▶ _Work to be completed_
Copy, from the entries below, each line where the word "black" can be found.

▶ _Items listed in a dataset_
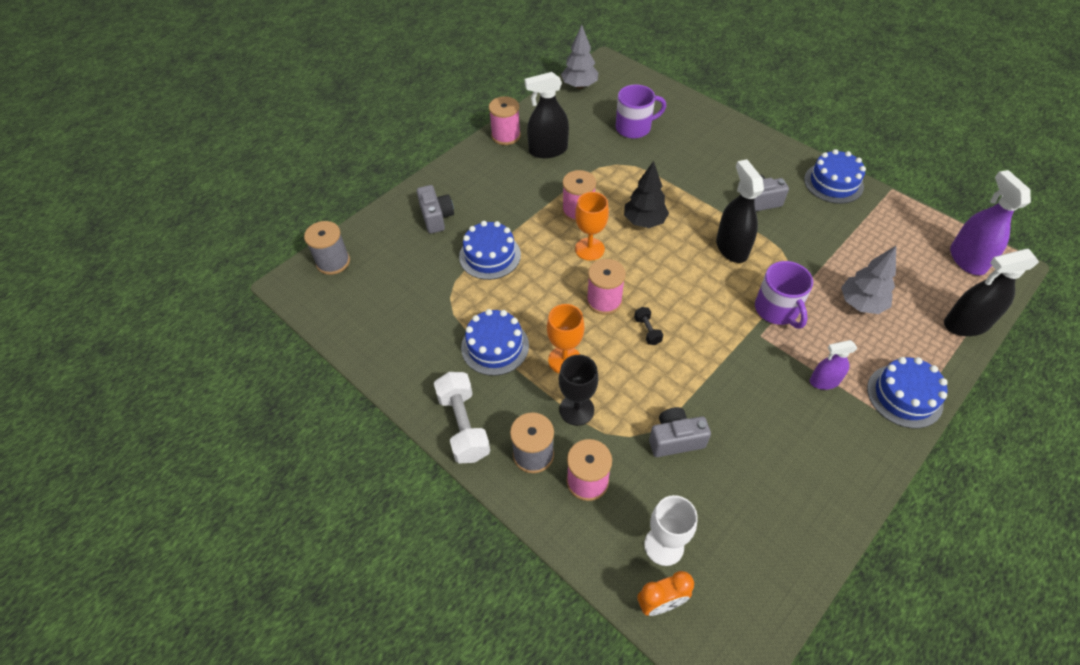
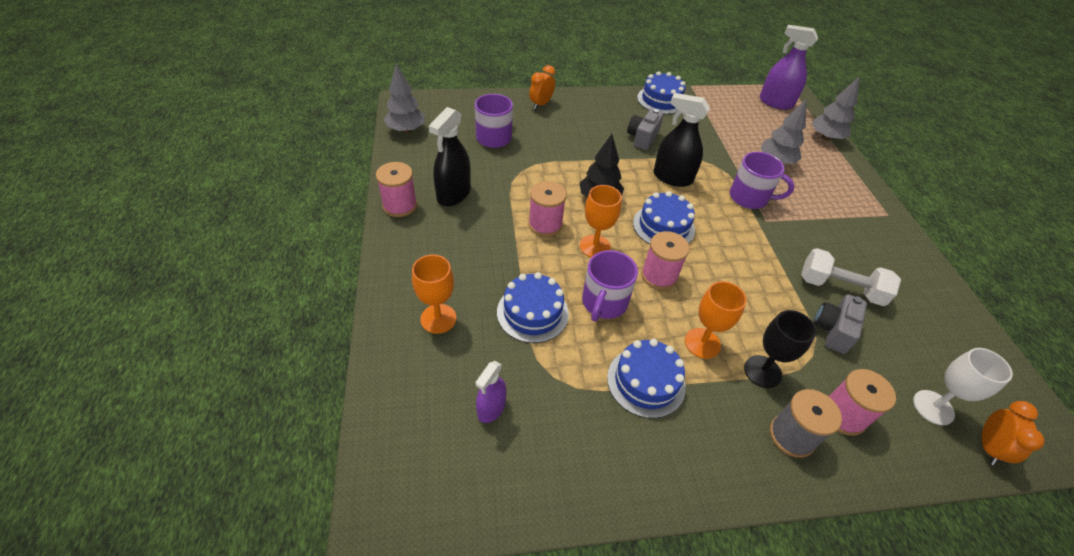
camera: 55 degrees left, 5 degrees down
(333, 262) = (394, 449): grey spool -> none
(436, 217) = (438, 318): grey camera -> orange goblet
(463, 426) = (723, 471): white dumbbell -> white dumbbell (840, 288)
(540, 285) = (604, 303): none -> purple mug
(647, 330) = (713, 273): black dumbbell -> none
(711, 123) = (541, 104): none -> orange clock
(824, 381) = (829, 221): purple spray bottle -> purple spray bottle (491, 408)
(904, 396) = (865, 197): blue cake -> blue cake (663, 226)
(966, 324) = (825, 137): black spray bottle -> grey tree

▶ _Task solution_
(647, 330) = (713, 273): black dumbbell -> none
(966, 324) = (825, 137): black spray bottle -> grey tree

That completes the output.